» **Task**:
Once the line containing "blue dice [455,268,496,313] -> none" is located, output it and every line after it through the end of the records, exactly as written and nothing else.

(Stored items)
^^^^^^^^

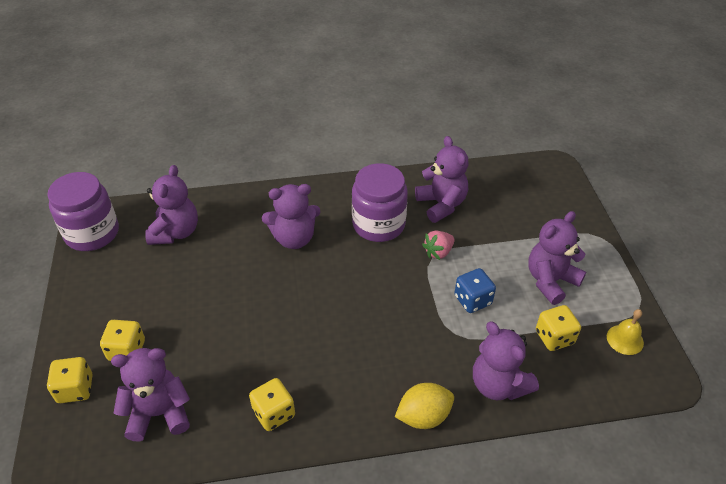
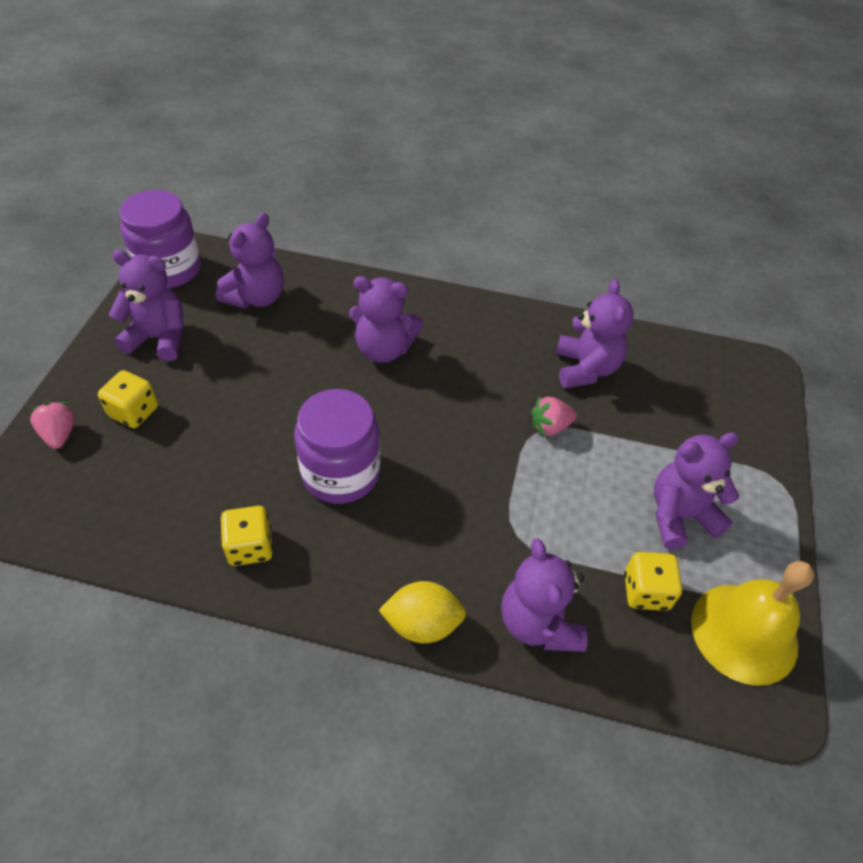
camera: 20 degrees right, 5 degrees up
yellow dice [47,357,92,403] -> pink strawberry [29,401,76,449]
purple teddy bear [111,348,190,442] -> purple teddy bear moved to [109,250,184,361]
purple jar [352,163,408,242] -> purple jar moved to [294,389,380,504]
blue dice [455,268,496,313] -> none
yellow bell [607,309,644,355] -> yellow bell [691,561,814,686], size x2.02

^^^^^^^^

» **Exercise output**:
blue dice [455,268,496,313] -> none
yellow bell [607,309,644,355] -> yellow bell [691,561,814,686], size x2.02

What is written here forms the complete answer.